Scene edit records:
◆ ◆ ◆
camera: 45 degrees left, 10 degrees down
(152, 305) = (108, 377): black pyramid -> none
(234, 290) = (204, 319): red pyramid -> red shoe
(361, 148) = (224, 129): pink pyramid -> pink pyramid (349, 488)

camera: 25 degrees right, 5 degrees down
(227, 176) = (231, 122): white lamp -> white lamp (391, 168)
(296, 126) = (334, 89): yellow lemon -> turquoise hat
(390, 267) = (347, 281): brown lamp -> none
◆ ◆ ◆
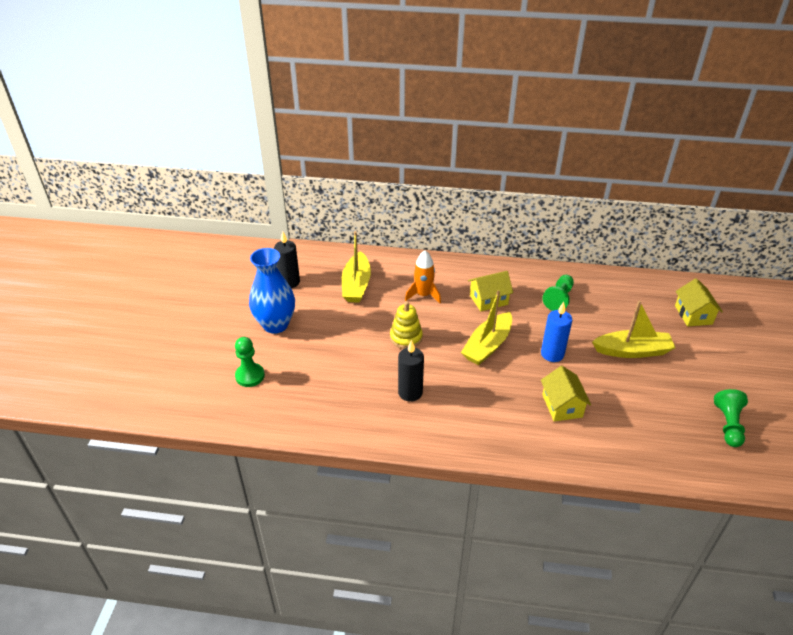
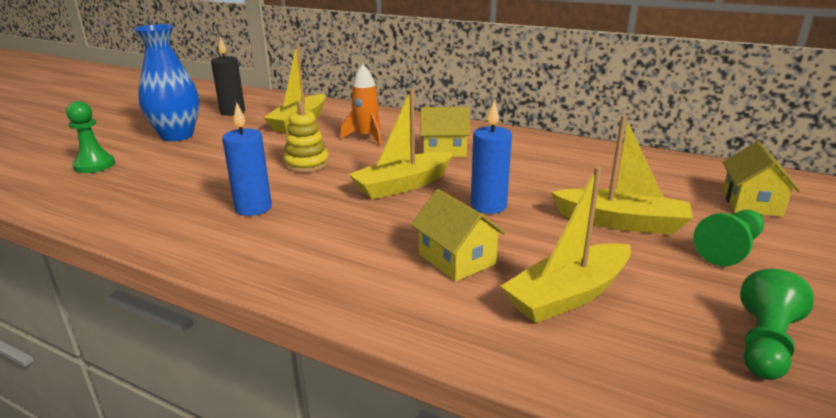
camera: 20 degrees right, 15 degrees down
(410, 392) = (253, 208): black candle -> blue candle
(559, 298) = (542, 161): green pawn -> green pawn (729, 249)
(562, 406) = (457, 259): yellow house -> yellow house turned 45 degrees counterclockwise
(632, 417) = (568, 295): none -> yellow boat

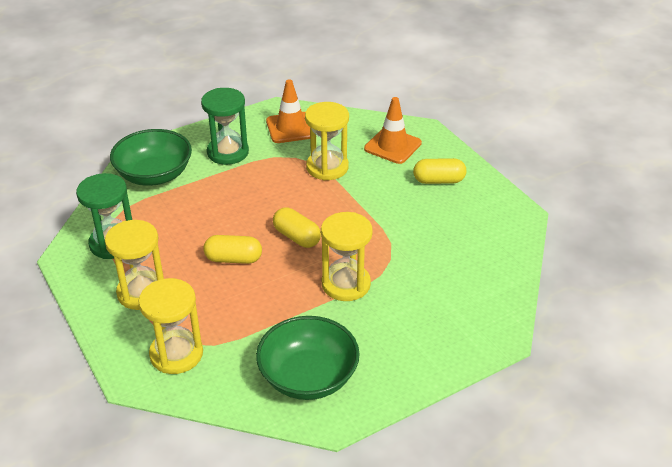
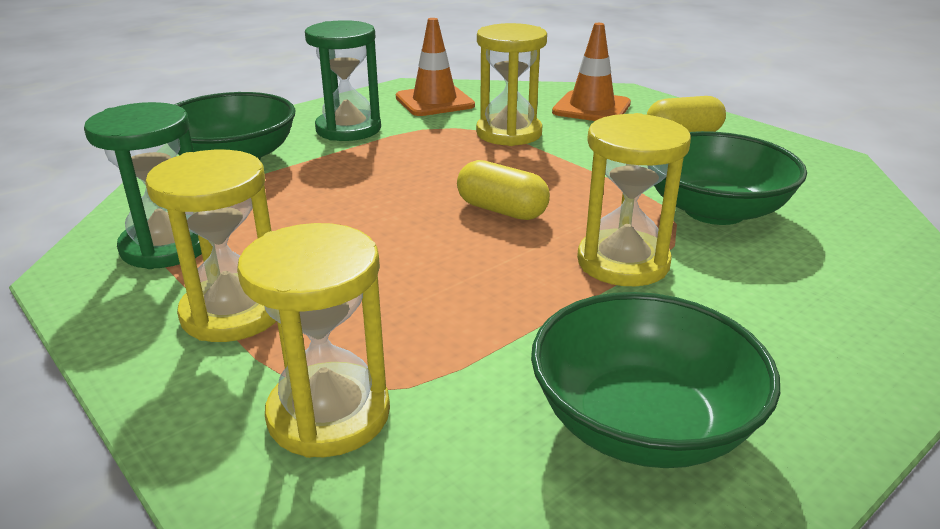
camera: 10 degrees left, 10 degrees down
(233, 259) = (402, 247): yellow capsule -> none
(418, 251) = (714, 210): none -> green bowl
◆ ◆ ◆
(WHAT THIS TASK INVOLVES): Above are some records. Output exactly the lines from the one that contains "(562, 406) = (457, 259): yellow" to the one that contains "(418, 251) = (714, 210): none -> green bowl", keeping both, and omit the pictures.

(ANSWER SECTION):
(562, 406) = (457, 259): yellow house -> yellow house turned 45 degrees counterclockwise
(632, 417) = (568, 295): none -> yellow boat

camera: 10 degrees left, 10 degrees down
(233, 259) = (402, 247): yellow capsule -> none
(418, 251) = (714, 210): none -> green bowl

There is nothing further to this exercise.